● Your task
Each entry below has to be written out again without any change.

>>>

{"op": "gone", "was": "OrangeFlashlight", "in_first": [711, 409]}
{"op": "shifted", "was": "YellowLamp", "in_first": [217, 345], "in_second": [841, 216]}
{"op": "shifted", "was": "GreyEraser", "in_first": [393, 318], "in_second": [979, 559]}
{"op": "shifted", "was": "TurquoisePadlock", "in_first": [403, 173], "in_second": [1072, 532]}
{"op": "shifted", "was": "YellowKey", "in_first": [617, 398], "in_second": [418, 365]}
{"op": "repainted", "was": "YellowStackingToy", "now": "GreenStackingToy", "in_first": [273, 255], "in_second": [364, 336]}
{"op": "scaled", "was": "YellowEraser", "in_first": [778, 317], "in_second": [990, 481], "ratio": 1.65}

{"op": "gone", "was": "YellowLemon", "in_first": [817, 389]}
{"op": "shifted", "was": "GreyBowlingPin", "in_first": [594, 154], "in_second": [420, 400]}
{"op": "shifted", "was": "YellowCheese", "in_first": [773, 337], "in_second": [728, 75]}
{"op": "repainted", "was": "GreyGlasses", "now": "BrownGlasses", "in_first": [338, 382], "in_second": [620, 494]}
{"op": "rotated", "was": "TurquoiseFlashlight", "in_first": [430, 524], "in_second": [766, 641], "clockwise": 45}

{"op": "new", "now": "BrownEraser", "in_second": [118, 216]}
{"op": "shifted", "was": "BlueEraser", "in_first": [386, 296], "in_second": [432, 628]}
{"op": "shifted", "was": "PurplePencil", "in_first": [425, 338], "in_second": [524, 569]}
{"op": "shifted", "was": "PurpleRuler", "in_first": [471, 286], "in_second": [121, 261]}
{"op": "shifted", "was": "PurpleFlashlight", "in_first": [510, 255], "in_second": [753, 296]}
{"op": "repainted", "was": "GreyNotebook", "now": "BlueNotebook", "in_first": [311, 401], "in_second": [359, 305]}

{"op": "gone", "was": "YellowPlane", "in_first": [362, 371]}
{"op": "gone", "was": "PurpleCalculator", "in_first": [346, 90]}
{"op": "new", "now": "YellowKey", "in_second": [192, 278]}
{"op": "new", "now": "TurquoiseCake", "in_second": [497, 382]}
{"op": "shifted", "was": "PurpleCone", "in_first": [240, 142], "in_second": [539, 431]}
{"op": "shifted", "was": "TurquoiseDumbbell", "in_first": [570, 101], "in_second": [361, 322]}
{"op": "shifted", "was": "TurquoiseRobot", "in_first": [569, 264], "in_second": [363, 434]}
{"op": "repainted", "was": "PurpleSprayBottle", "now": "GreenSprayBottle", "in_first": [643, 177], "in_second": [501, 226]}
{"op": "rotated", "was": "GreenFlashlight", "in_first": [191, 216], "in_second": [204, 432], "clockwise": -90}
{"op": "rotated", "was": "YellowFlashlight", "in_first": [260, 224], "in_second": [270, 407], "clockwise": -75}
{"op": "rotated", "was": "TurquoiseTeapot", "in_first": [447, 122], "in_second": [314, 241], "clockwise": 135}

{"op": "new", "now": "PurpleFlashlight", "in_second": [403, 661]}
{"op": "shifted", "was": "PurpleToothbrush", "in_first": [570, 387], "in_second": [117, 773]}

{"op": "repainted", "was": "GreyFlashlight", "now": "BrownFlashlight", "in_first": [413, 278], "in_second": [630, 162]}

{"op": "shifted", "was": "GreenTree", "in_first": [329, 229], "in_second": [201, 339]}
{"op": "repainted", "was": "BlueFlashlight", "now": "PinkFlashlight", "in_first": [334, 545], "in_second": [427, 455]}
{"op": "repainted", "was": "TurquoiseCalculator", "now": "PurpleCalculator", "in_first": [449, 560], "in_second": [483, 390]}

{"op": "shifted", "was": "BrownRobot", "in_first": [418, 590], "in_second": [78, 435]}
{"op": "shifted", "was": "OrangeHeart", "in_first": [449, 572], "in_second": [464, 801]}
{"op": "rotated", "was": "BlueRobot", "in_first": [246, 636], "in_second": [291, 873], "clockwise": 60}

<<<

● Solution below
{"op": "gone", "was": "OrangeFlashlight", "in_first": [711, 409]}
{"op": "shifted", "was": "YellowLamp", "in_first": [217, 345], "in_second": [841, 216]}
{"op": "shifted", "was": "GreyEraser", "in_first": [393, 318], "in_second": [979, 559]}
{"op": "shifted", "was": "TurquoisePadlock", "in_first": [403, 173], "in_second": [1072, 532]}
{"op": "shifted", "was": "YellowKey", "in_first": [617, 398], "in_second": [418, 365]}
{"op": "repainted", "was": "YellowStackingToy", "now": "GreenStackingToy", "in_first": [273, 255], "in_second": [364, 336]}
{"op": "scaled", "was": "YellowEraser", "in_first": [778, 317], "in_second": [990, 481], "ratio": 1.65}

{"op": "gone", "was": "YellowLemon", "in_first": [817, 389]}
{"op": "shifted", "was": "GreyBowlingPin", "in_first": [594, 154], "in_second": [420, 400]}
{"op": "shifted", "was": "YellowCheese", "in_first": [773, 337], "in_second": [728, 75]}
{"op": "repainted", "was": "GreyGlasses", "now": "BrownGlasses", "in_first": [338, 382], "in_second": [620, 494]}
{"op": "rotated", "was": "TurquoiseFlashlight", "in_first": [430, 524], "in_second": [766, 641], "clockwise": 45}

{"op": "new", "now": "BrownEraser", "in_second": [118, 216]}
{"op": "shifted", "was": "BlueEraser", "in_first": [386, 296], "in_second": [432, 628]}
{"op": "shifted", "was": "PurplePencil", "in_first": [425, 338], "in_second": [524, 569]}
{"op": "shifted", "was": "PurpleRuler", "in_first": [471, 286], "in_second": [121, 261]}
{"op": "shifted", "was": "PurpleFlashlight", "in_first": [510, 255], "in_second": [753, 296]}
{"op": "repainted", "was": "GreyNotebook", "now": "BlueNotebook", "in_first": [311, 401], "in_second": [359, 305]}

{"op": "gone", "was": "YellowPlane", "in_first": [362, 371]}
{"op": "gone", "was": "PurpleCalculator", "in_first": [346, 90]}
{"op": "new", "now": "YellowKey", "in_second": [192, 278]}
{"op": "new", "now": "TurquoiseCake", "in_second": [497, 382]}
{"op": "shifted", "was": "PurpleCone", "in_first": [240, 142], "in_second": [539, 431]}
{"op": "shifted", "was": "TurquoiseDumbbell", "in_first": [570, 101], "in_second": [361, 322]}
{"op": "shifted", "was": "TurquoiseRobot", "in_first": [569, 264], "in_second": [363, 434]}
{"op": "repainted", "was": "PurpleSprayBottle", "now": "GreenSprayBottle", "in_first": [643, 177], "in_second": [501, 226]}
{"op": "rotated", "was": "GreenFlashlight", "in_first": [191, 216], "in_second": [204, 432], "clockwise": -90}
{"op": "rotated", "was": "YellowFlashlight", "in_first": [260, 224], "in_second": [270, 407], "clockwise": -75}
{"op": "rotated", "was": "TurquoiseTeapot", "in_first": [447, 122], "in_second": [314, 241], "clockwise": 135}

{"op": "new", "now": "PurpleFlashlight", "in_second": [403, 661]}
{"op": "shifted", "was": "PurpleToothbrush", "in_first": [570, 387], "in_second": [117, 773]}

{"op": "repainted", "was": "GreyFlashlight", "now": "BrownFlashlight", "in_first": [413, 278], "in_second": [630, 162]}

{"op": "shifted", "was": "GreenTree", "in_first": [329, 229], "in_second": [201, 339]}
{"op": "repainted", "was": "BlueFlashlight", "now": "PinkFlashlight", "in_first": [334, 545], "in_second": [427, 455]}
{"op": "repainted", "was": "TurquoiseCalculator", "now": "PurpleCalculator", "in_first": [449, 560], "in_second": [483, 390]}

{"op": "shifted", "was": "BrownRobot", "in_first": [418, 590], "in_second": [78, 435]}
{"op": "shifted", "was": "OrangeHeart", "in_first": [449, 572], "in_second": [464, 801]}
{"op": "rotated", "was": "BlueRobot", "in_first": [246, 636], "in_second": [291, 873], "clockwise": 60}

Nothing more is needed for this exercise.